> _What is being asked_: Exactly as they appear, retype the lines from the one containing "S3: switch (3V3, RESET)" through the final line of the data below. Leave pictures out.

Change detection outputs
======

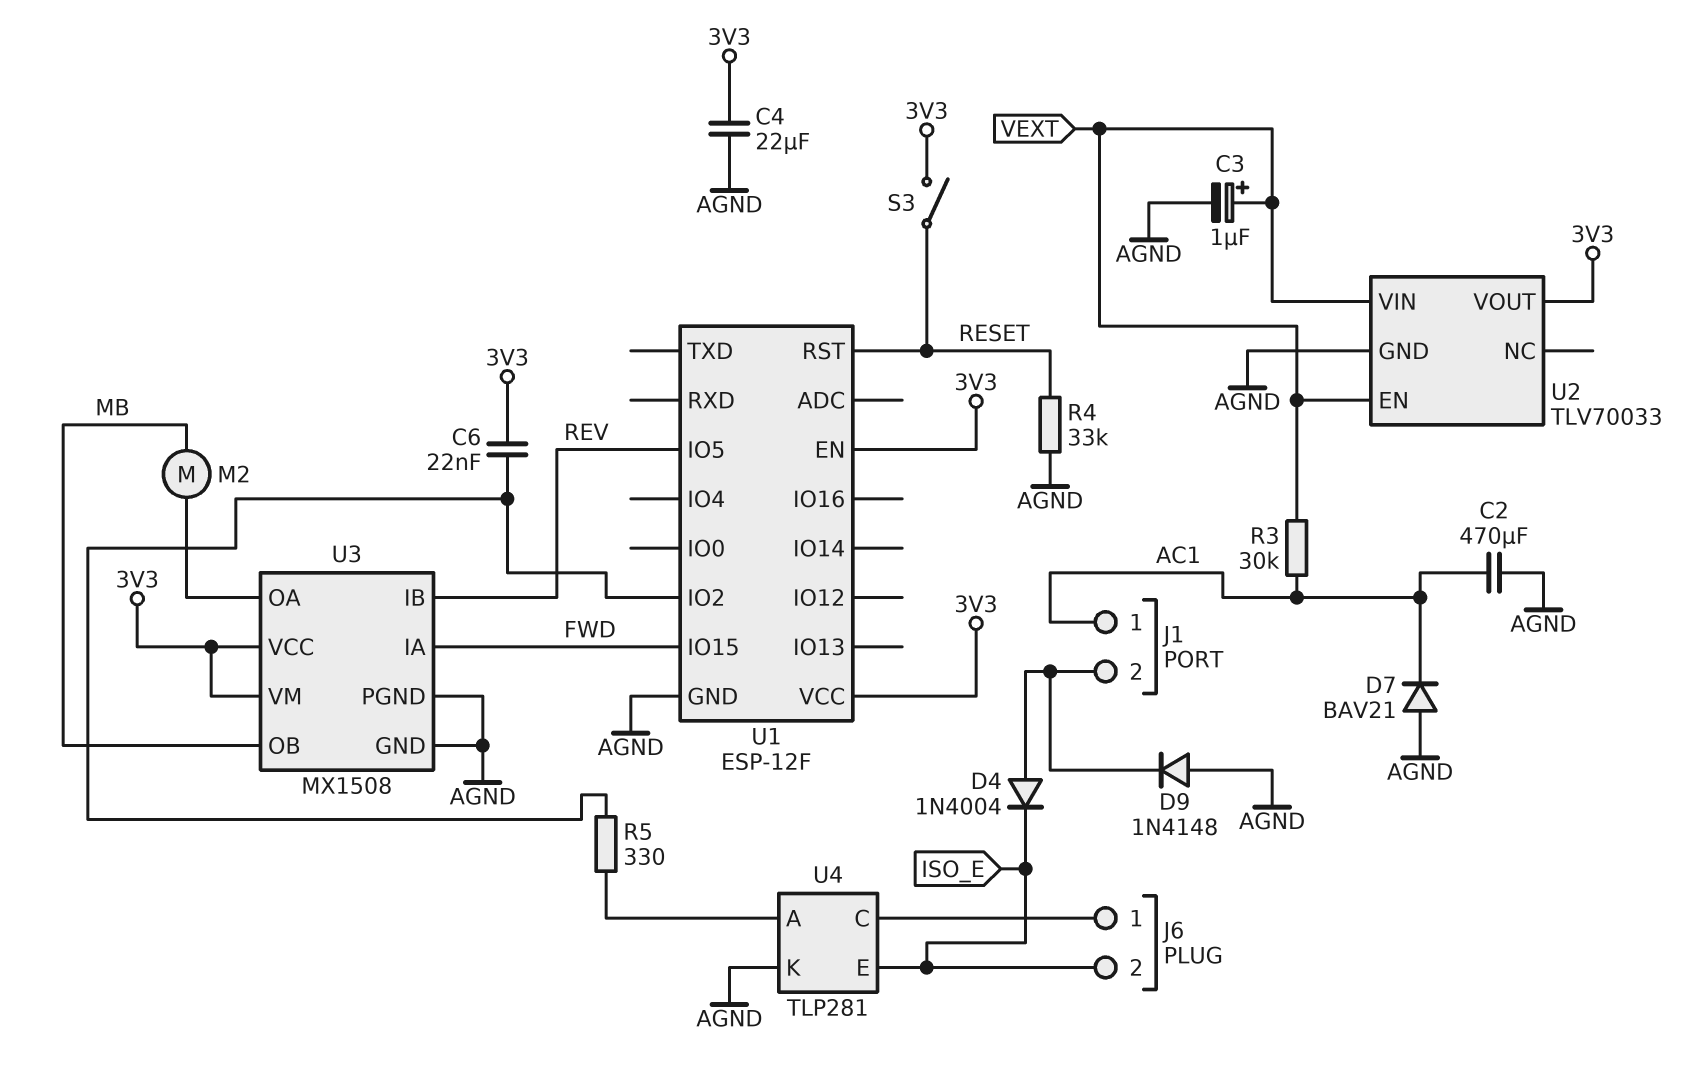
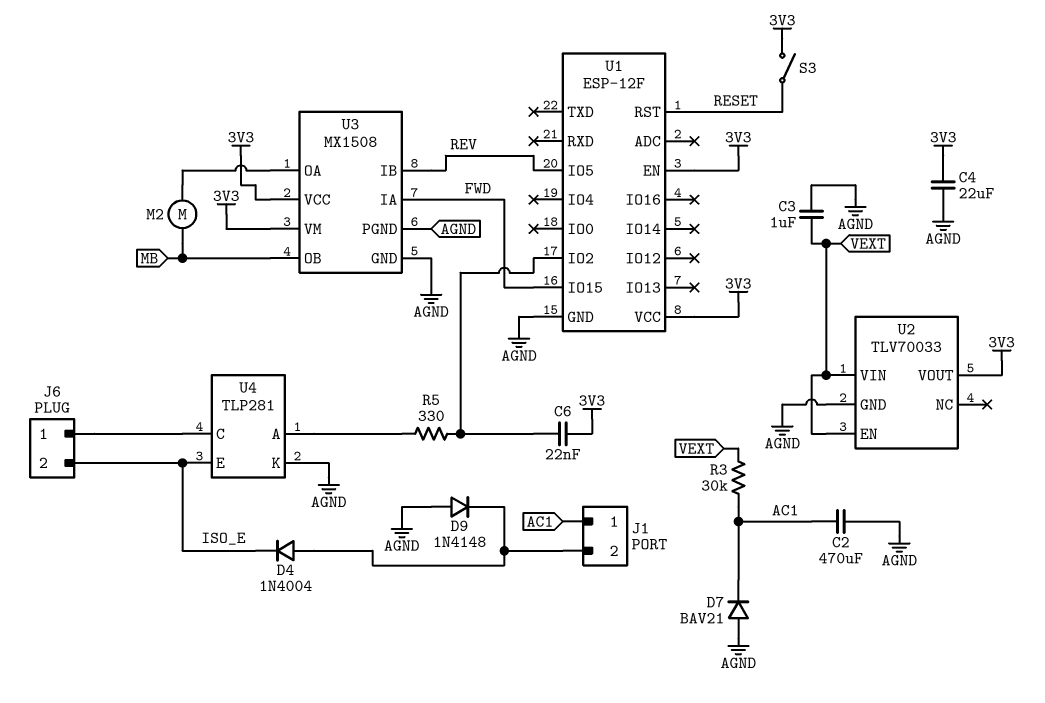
C3: 1uF (plus VEXT, minus AGND) -> 1uF (AGND, VEXT)
R4: 33k (AGND, RESET) -> none

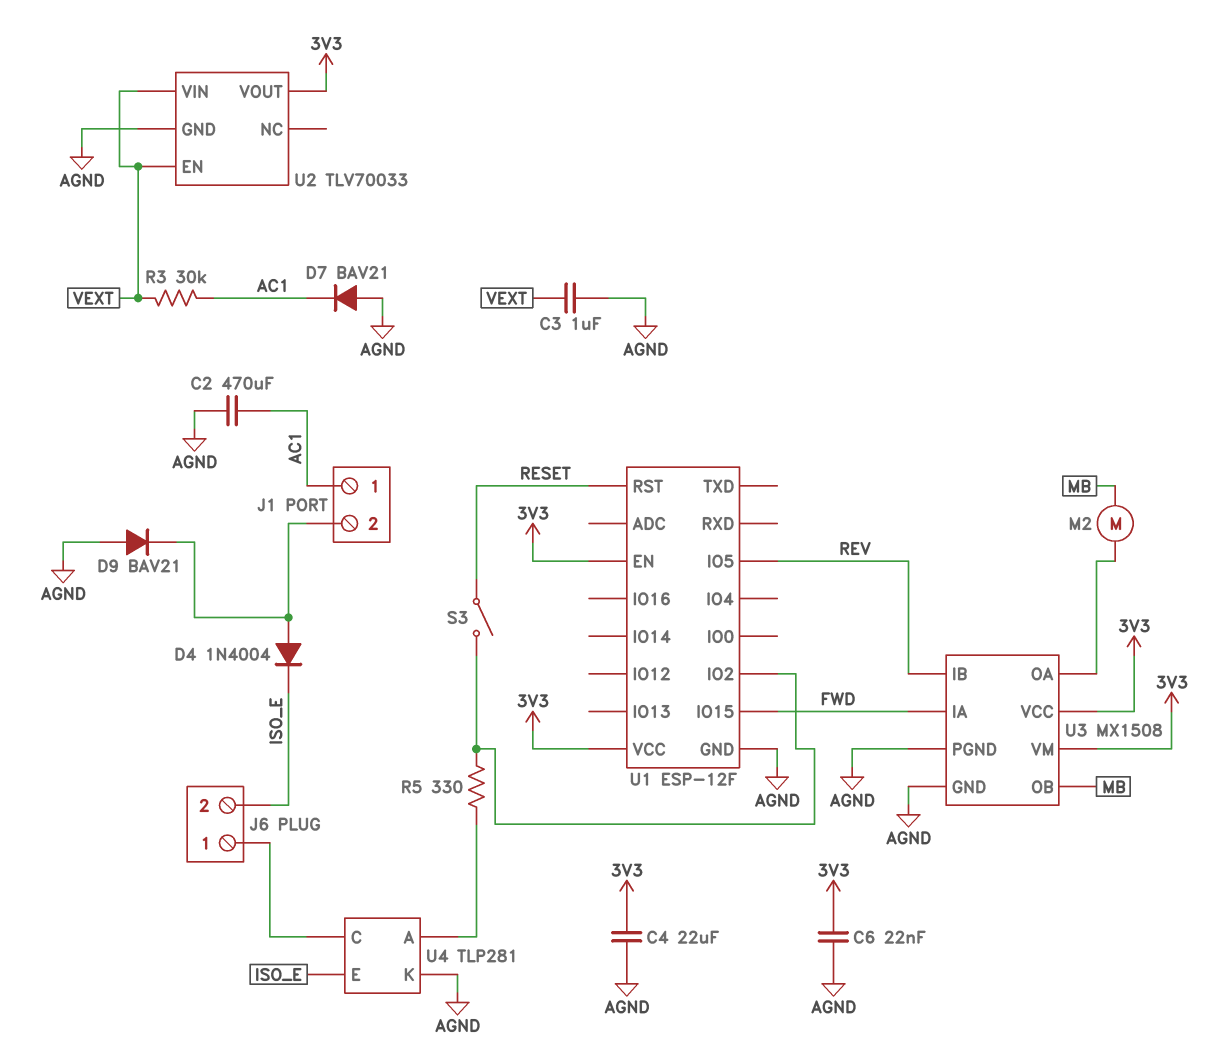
C6: 22nF (3V3, U1/IO2) -> 22nF (3V3, AGND)
D9: diode 1N4148 (A AGND, K J1/2) -> diode BAV21 (A AGND, K J1/2)
S3: switch (3V3, RESET) -> switch (RESET, U1/IO2)

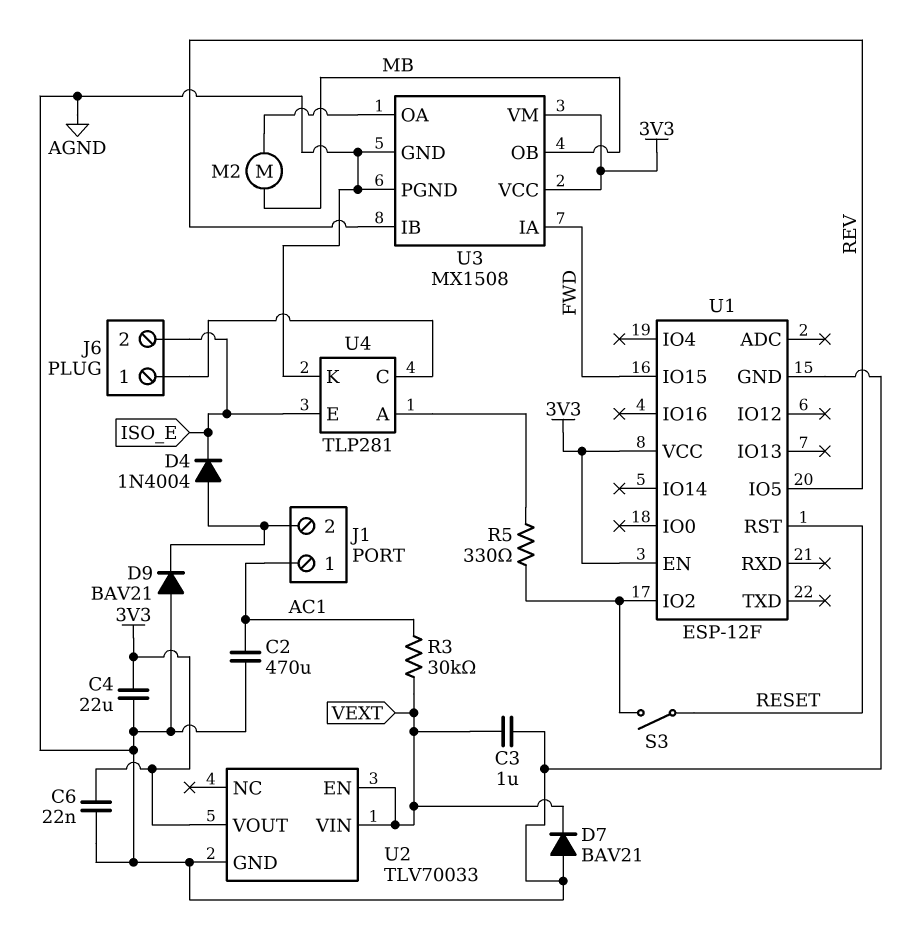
D7: diode BAV21 (A AGND, K AC1) -> diode BAV21 (A AGND, K VEXT)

======

> _Task solution_:
S3: switch (3V3, RESET) -> switch (RESET, U1/IO2)

D7: diode BAV21 (A AGND, K AC1) -> diode BAV21 (A AGND, K VEXT)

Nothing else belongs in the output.